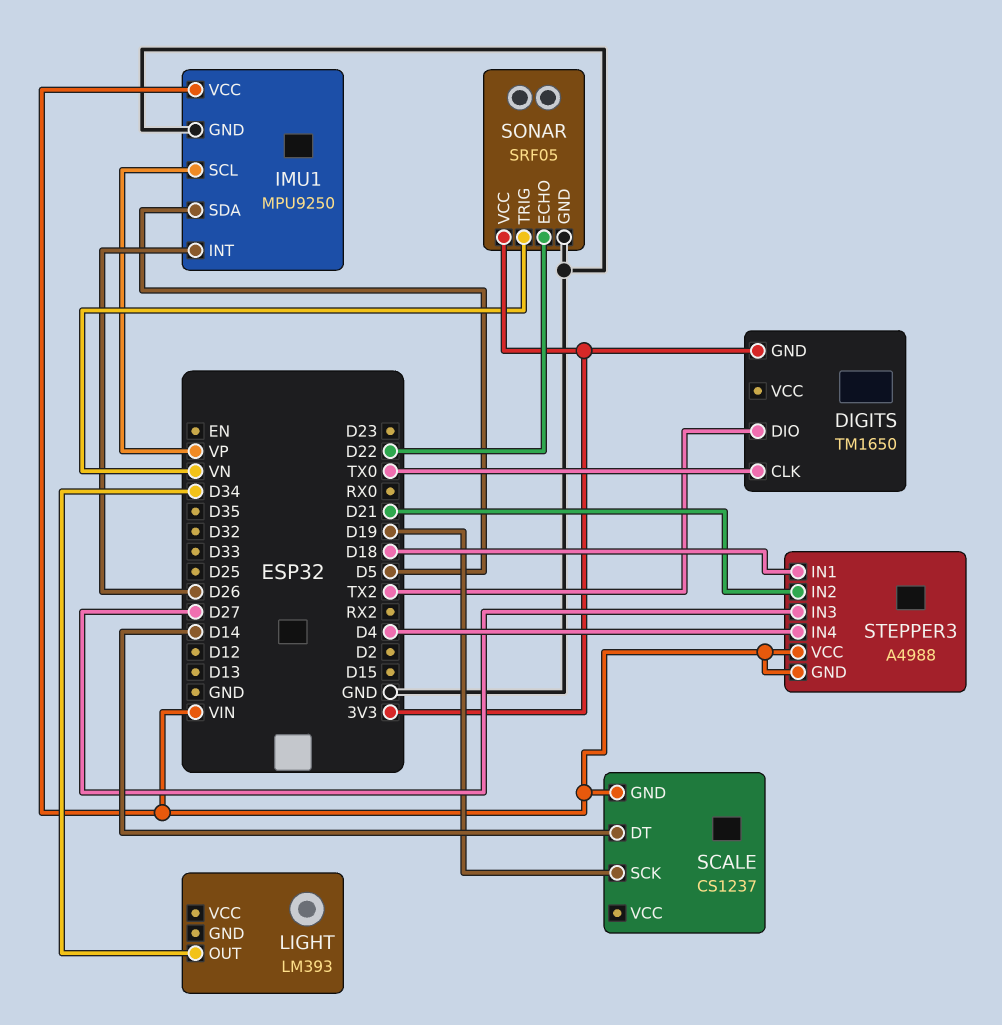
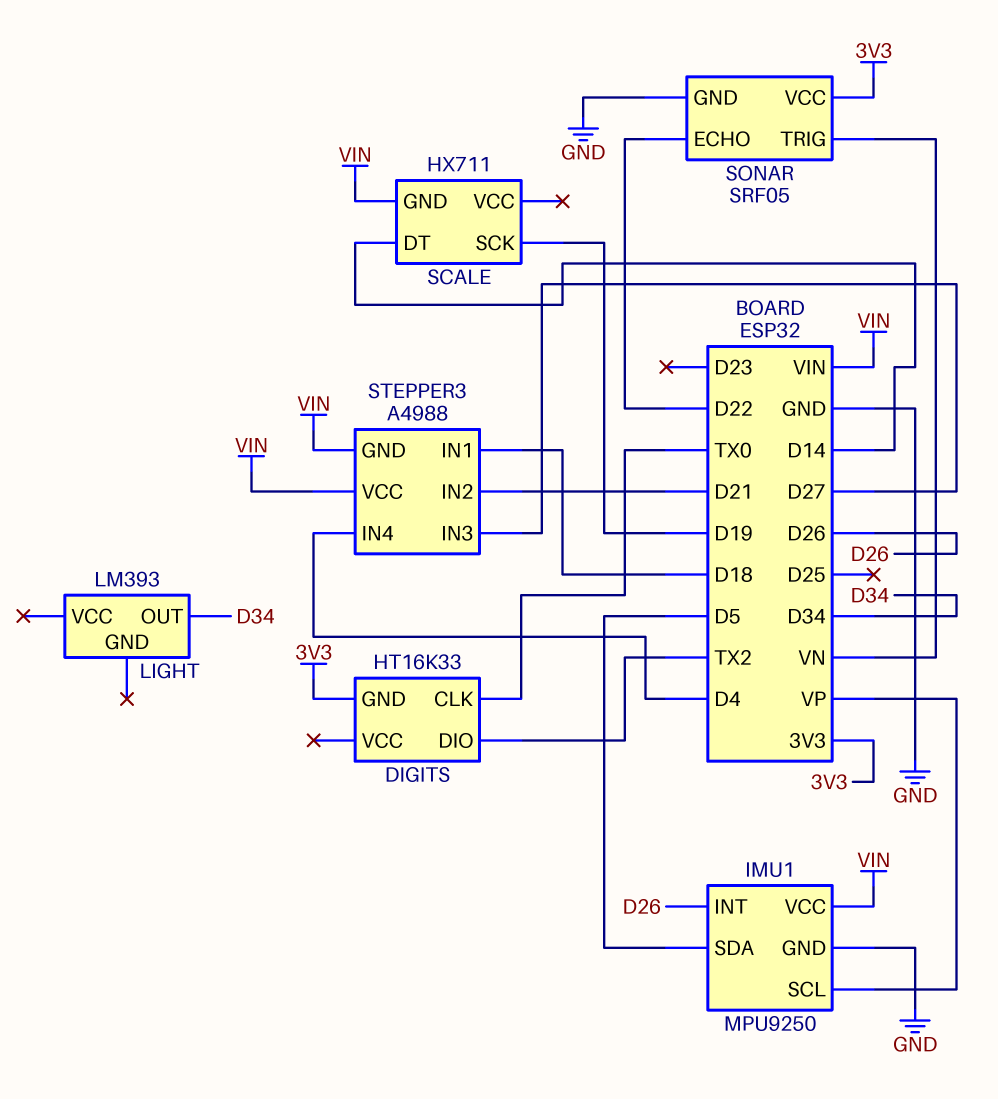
DIGITS: TM1650 -> HT16K33
SCALE: CS1237 -> HX711

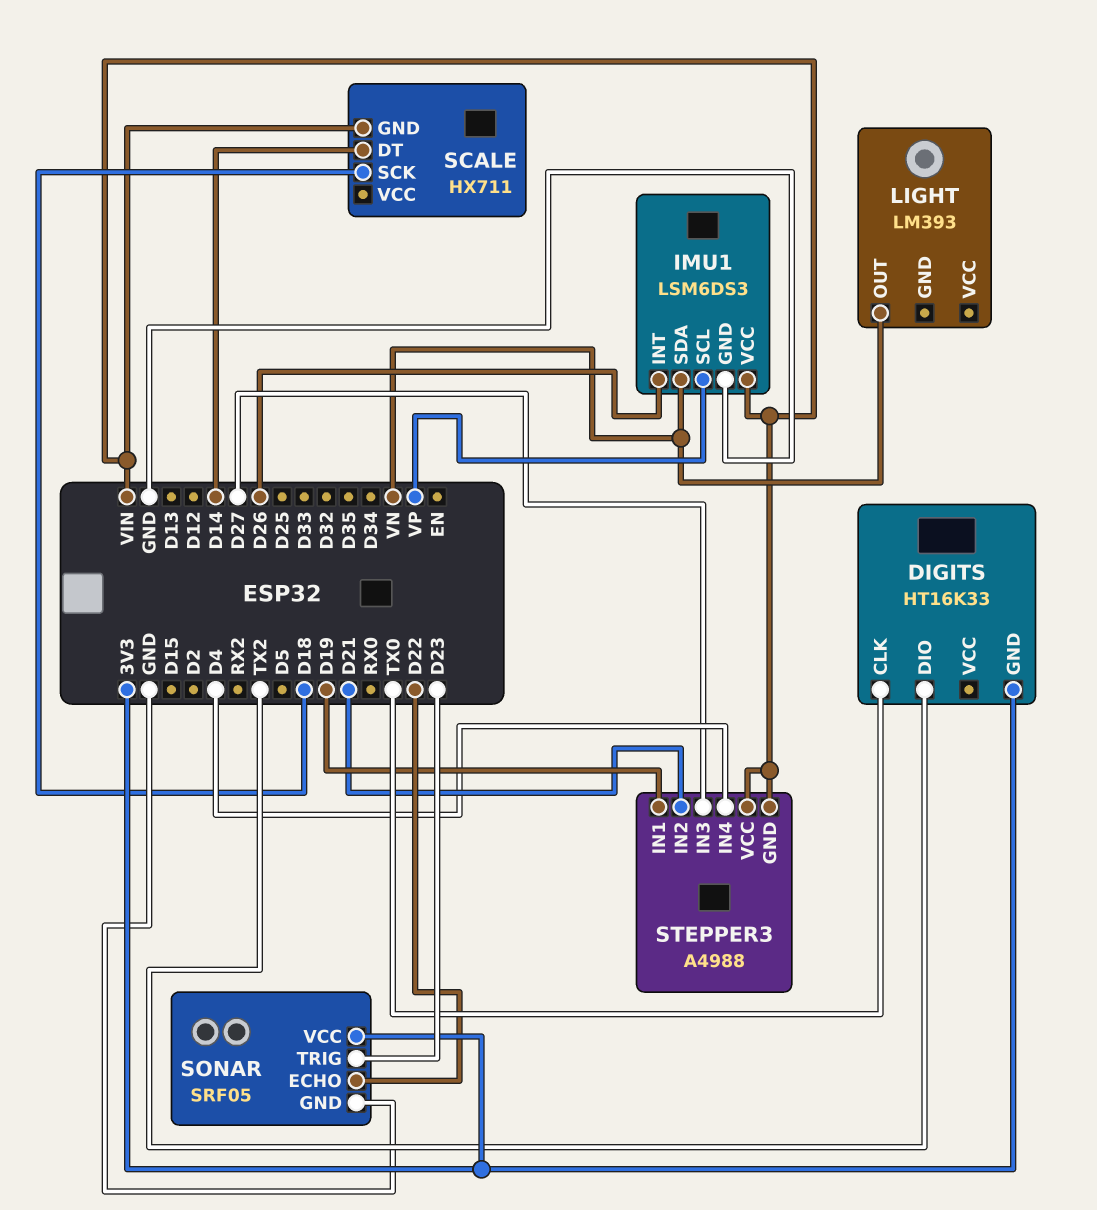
IMU1: MPU9250 -> LSM6DS3
IMU1 pin SDA: D5 -> VN
LIGHT pin OUT: D34 -> VN
SCALE pin SCK: D19 -> D18
SONAR pin TRIG: VN -> D23
STEPPER3 pin IN1: D18 -> D19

• [TASK STATEMENT] Exact copy, no pictures: write out all the records above.

• [SOLUTION]
DIGITS: TM1650 -> HT16K33
SCALE: CS1237 -> HX711

IMU1: MPU9250 -> LSM6DS3
IMU1 pin SDA: D5 -> VN
LIGHT pin OUT: D34 -> VN
SCALE pin SCK: D19 -> D18
SONAR pin TRIG: VN -> D23
STEPPER3 pin IN1: D18 -> D19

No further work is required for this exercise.